Data for this exercise:

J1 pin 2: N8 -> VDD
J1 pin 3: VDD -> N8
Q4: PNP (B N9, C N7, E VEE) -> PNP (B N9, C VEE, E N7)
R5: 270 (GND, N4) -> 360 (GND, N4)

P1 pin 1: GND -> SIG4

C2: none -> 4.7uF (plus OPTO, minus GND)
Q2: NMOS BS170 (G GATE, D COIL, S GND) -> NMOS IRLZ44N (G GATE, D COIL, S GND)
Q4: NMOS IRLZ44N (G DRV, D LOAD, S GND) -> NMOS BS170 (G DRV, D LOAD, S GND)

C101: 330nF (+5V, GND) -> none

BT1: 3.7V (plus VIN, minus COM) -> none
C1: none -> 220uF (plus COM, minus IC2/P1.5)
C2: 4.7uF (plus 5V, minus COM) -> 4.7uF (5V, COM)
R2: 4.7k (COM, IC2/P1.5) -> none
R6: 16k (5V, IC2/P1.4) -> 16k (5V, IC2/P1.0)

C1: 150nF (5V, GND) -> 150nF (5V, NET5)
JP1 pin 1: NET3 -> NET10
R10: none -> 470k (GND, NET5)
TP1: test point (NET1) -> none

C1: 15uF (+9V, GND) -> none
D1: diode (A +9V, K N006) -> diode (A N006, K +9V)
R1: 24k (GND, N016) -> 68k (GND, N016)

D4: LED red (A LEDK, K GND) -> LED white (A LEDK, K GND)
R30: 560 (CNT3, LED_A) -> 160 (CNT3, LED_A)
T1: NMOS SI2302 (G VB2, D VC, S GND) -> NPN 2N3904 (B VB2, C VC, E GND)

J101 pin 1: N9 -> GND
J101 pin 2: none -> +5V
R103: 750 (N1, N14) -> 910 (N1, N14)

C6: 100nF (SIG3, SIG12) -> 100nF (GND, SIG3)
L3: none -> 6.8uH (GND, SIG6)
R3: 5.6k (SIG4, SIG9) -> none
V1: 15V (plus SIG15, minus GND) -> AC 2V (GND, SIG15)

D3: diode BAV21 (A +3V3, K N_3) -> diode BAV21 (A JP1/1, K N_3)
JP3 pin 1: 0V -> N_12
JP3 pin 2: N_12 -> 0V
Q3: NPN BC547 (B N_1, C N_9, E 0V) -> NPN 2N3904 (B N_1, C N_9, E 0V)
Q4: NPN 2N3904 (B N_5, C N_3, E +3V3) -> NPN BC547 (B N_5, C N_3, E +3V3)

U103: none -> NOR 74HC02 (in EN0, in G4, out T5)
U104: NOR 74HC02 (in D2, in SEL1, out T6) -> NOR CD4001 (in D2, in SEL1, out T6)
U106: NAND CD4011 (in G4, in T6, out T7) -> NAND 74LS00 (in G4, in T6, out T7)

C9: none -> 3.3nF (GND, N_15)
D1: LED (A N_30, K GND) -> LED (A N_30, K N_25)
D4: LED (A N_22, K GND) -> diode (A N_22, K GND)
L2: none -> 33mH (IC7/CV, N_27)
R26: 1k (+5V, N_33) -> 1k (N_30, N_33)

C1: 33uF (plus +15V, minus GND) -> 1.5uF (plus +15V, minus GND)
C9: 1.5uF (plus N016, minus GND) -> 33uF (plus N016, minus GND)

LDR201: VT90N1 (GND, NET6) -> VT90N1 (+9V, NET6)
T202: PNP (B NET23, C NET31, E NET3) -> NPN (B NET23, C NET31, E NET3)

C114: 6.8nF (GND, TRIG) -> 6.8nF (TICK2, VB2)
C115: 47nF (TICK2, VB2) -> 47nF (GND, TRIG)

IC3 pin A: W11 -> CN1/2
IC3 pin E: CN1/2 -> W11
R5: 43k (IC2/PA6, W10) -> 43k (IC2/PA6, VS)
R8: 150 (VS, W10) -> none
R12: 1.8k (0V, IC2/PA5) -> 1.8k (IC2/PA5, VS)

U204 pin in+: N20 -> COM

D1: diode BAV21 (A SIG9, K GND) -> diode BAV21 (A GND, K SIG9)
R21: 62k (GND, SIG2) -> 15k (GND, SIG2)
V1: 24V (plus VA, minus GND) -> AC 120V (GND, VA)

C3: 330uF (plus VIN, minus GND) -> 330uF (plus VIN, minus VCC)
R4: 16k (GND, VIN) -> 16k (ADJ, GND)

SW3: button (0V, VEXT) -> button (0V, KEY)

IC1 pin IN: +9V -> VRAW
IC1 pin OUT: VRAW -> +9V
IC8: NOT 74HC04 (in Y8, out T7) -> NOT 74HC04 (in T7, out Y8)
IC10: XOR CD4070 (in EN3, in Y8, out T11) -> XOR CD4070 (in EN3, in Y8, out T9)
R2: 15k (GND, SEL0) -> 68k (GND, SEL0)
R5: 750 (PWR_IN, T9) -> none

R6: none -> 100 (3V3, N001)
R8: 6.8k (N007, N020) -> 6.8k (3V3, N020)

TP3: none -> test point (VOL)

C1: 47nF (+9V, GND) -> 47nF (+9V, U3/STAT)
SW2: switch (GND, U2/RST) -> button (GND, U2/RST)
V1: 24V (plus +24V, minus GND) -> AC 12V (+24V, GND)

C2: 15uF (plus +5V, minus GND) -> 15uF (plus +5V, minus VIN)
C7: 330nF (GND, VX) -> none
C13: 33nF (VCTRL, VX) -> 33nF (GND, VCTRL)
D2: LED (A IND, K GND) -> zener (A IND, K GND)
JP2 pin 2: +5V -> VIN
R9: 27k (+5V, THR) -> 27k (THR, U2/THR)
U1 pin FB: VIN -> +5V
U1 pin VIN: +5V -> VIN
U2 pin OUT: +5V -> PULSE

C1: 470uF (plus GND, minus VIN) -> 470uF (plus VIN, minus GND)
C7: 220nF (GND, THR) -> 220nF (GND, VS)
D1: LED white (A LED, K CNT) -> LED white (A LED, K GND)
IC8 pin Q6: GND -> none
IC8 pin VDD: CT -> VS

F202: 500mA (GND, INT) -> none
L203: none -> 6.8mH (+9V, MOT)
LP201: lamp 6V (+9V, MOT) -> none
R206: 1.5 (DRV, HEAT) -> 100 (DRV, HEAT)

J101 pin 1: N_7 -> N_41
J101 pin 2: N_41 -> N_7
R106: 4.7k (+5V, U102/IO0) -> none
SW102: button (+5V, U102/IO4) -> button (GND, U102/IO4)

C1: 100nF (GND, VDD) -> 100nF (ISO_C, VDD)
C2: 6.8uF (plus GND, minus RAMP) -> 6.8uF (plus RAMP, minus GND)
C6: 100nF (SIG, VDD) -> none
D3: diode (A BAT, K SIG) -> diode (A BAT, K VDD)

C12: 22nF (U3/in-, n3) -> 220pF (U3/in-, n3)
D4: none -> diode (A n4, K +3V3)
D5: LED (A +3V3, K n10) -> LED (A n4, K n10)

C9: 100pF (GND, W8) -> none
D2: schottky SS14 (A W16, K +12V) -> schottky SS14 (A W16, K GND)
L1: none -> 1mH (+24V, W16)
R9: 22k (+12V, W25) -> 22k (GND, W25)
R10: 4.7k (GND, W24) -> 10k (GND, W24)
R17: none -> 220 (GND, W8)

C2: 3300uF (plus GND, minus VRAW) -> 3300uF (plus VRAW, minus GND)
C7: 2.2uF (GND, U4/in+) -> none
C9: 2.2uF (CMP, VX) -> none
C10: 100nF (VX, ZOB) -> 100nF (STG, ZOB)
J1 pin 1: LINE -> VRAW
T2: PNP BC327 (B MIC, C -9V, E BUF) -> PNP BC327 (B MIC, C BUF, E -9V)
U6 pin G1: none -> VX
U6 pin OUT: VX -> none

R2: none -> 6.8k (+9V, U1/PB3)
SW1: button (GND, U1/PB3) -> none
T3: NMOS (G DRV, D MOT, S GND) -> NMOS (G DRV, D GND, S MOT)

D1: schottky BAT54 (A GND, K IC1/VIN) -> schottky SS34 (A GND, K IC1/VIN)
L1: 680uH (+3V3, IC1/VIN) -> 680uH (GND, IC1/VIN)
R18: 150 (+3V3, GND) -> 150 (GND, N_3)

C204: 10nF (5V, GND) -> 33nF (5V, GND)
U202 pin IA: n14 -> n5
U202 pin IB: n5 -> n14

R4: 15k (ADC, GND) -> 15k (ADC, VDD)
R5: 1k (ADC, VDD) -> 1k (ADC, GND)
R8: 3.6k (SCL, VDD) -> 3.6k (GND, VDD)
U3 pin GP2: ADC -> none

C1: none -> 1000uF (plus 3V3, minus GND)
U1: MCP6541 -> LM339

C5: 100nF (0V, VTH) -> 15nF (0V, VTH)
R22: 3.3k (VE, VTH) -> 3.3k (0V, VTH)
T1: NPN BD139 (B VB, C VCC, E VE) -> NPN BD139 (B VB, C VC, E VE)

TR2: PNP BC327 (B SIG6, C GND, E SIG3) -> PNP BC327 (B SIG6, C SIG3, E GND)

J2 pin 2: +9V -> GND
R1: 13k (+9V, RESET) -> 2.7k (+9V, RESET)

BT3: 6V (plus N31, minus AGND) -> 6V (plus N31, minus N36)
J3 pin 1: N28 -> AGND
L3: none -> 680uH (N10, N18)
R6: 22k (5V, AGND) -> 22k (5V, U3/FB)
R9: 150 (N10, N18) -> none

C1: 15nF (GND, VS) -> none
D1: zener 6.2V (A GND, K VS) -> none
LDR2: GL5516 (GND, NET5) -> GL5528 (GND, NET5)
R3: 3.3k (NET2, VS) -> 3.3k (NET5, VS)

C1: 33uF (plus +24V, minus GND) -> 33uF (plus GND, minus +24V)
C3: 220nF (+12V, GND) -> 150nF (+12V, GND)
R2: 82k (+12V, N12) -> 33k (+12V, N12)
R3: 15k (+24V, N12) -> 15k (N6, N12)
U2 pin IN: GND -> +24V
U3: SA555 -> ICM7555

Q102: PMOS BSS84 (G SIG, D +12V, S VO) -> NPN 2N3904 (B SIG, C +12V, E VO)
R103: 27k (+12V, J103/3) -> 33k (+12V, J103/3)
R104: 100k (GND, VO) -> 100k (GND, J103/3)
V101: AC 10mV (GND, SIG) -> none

Problem details:
Across the data, pull every line containing the string "test".

Answer to the exercise:
TP1: test point (NET1) -> none
TP3: none -> test point (VOL)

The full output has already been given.